* **Exercise**:
In the entries that follow, find each line with the word "white" and copy it.

* **Provided records**:

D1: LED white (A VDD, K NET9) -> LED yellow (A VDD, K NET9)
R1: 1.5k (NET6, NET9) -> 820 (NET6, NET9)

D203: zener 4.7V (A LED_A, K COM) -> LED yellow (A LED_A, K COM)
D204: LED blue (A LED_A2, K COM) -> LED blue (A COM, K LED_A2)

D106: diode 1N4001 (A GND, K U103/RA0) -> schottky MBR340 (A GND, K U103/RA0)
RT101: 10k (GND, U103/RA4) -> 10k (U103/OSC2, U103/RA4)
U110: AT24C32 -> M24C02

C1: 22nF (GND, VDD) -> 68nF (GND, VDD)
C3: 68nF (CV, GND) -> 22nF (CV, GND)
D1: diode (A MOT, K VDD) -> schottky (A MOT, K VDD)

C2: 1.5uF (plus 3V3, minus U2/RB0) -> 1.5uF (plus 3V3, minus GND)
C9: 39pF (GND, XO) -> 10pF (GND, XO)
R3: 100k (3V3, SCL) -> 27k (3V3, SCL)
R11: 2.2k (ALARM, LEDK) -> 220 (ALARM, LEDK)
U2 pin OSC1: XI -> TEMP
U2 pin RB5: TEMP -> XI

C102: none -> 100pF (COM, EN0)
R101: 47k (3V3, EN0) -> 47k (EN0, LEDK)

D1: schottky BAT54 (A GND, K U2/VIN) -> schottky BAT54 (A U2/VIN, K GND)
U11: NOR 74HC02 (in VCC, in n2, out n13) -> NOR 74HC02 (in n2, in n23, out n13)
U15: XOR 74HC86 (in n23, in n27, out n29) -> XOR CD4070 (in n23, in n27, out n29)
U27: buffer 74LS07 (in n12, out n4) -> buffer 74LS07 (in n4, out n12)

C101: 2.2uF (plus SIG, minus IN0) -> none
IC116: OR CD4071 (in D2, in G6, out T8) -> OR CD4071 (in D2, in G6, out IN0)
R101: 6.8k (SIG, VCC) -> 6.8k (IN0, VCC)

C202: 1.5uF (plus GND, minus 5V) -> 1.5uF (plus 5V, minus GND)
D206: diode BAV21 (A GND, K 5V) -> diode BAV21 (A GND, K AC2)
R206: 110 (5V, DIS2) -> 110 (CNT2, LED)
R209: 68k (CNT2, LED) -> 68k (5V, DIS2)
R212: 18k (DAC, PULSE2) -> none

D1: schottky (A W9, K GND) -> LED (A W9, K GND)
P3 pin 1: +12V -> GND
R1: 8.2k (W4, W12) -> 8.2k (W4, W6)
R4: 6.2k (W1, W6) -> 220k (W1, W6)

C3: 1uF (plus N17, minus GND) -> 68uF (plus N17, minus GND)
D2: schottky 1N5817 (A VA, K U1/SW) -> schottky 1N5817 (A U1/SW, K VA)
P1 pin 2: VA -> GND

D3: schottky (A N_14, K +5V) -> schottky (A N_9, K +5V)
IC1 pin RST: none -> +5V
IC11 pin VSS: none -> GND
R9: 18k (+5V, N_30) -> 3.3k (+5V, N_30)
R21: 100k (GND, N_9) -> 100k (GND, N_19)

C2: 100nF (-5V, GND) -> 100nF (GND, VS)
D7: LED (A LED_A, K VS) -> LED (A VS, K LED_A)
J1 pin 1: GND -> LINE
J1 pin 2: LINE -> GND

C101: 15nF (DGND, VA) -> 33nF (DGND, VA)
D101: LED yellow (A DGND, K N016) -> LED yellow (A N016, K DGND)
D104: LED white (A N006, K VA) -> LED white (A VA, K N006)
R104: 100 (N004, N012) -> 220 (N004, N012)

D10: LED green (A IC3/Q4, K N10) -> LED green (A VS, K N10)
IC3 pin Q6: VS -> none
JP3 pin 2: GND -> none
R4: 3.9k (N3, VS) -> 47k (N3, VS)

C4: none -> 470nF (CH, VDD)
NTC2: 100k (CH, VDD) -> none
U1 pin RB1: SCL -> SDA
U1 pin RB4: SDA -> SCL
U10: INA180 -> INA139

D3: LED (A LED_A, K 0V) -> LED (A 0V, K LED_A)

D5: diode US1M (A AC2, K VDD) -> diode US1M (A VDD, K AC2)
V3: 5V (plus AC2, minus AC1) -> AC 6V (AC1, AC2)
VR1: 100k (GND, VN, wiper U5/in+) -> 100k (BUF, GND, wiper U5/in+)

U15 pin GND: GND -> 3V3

* **Solution to the problem**:
D1: LED white (A VDD, K NET9) -> LED yellow (A VDD, K NET9)
D104: LED white (A N006, K VA) -> LED white (A VA, K N006)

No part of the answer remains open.